** REQUIREMENT **
Copy out each line of the data that holds the string "turquesa".
[Opening AVAILABLE RECORDS section]
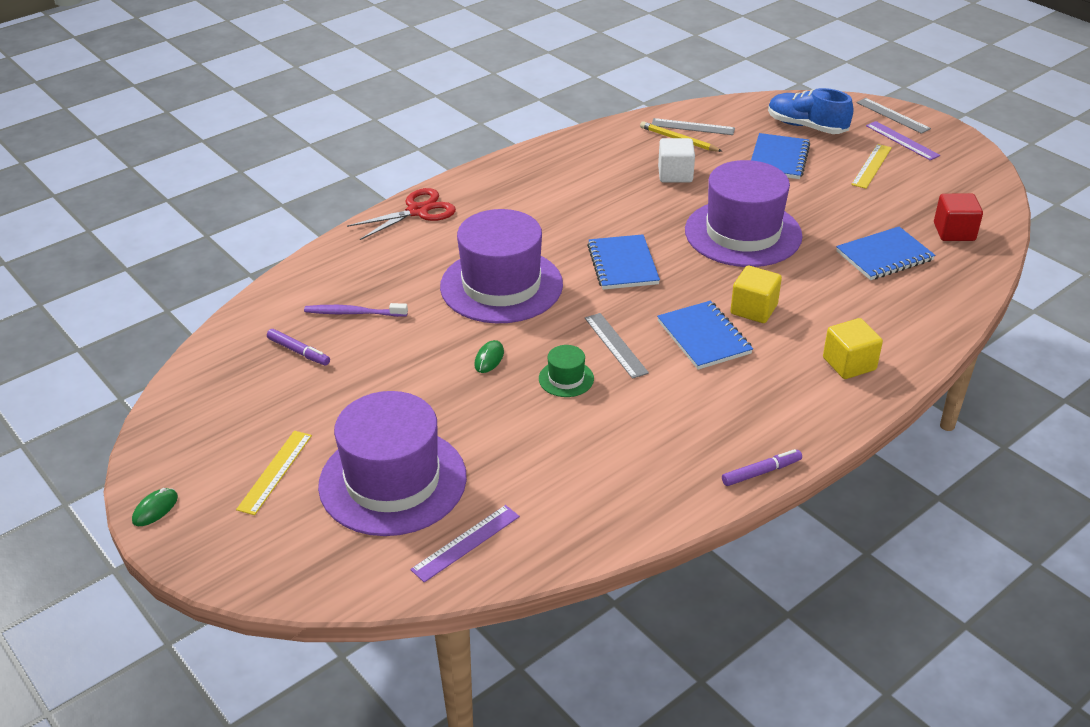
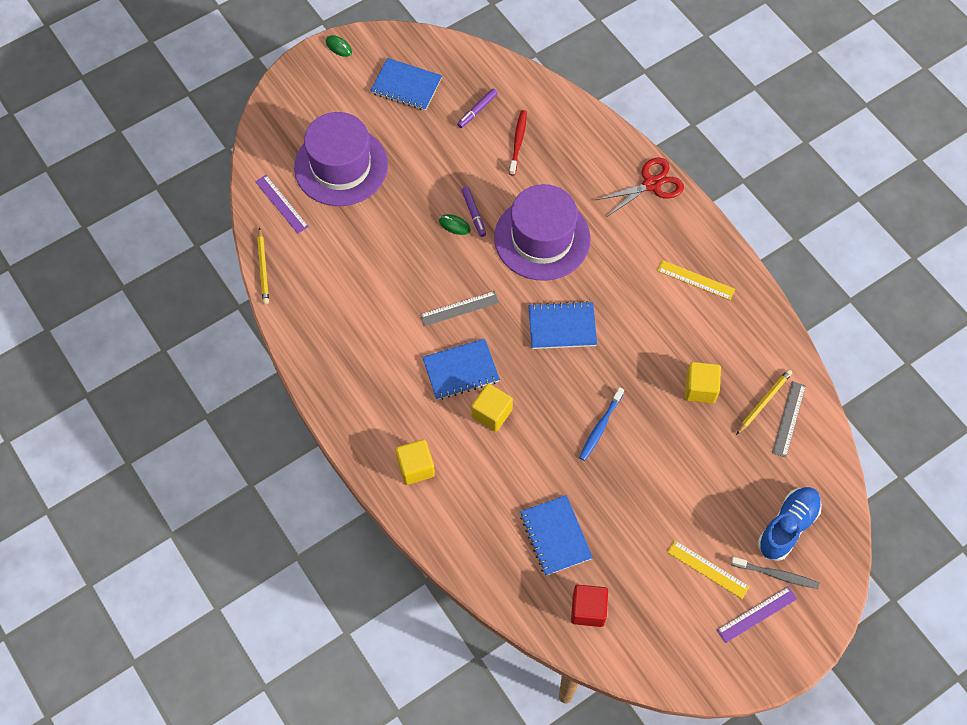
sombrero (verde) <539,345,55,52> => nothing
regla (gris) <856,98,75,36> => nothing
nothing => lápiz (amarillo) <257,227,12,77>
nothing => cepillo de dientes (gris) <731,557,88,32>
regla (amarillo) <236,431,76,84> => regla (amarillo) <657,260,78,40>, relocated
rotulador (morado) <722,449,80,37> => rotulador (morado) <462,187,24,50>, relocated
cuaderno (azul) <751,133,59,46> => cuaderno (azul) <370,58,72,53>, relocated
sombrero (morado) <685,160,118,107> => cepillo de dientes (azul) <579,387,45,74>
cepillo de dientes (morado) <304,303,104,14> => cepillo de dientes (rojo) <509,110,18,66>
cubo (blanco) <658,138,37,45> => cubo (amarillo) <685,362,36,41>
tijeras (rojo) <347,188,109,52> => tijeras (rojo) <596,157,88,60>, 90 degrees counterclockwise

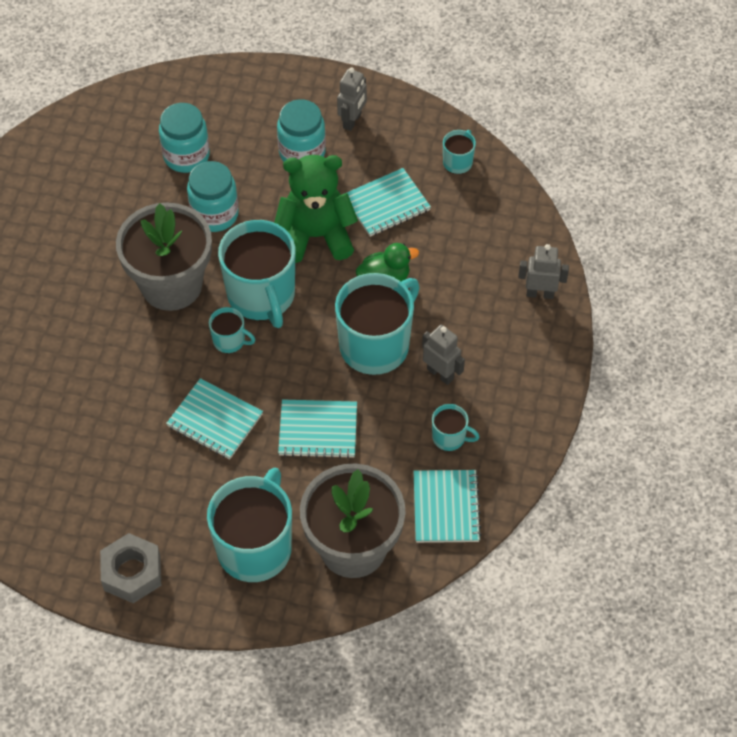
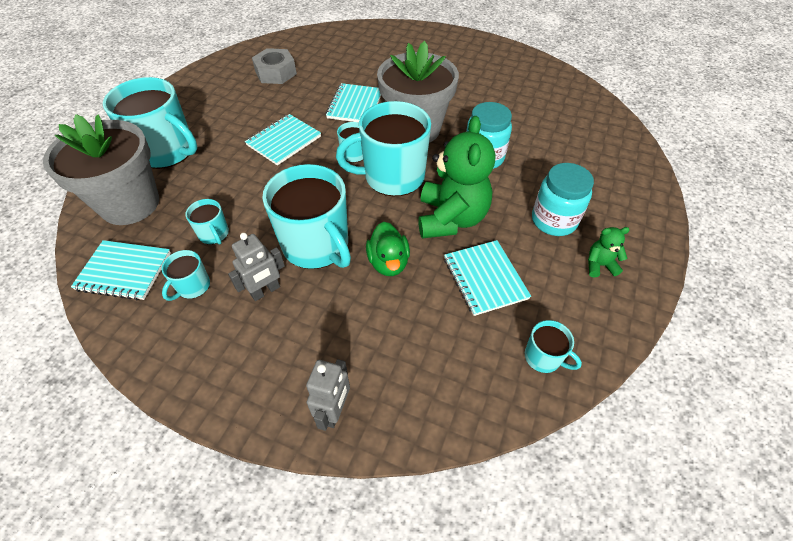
tarro (turquesa) <159,103,51,70> => nothing
nothing => taza (turquesa) <186,199,43,46>
tuerca (gris) <100,533,61,70> => tuerca (gris) <252,48,45,36>, relocated
cuaderno (turquesa) <278,399,79,60> => cuaderno (turquesa) <326,83,55,39>, relocated
robot (gris) <337,67,30,64> => osito (verde) <588,227,42,51>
[Closing AVAILABLE RECORDS section]
** SOLUTION FOR THIS PROBLEM **
tarro (turquesa) <159,103,51,70> => nothing
nothing => taza (turquesa) <186,199,43,46>
cuaderno (turquesa) <278,399,79,60> => cuaderno (turquesa) <326,83,55,39>, relocated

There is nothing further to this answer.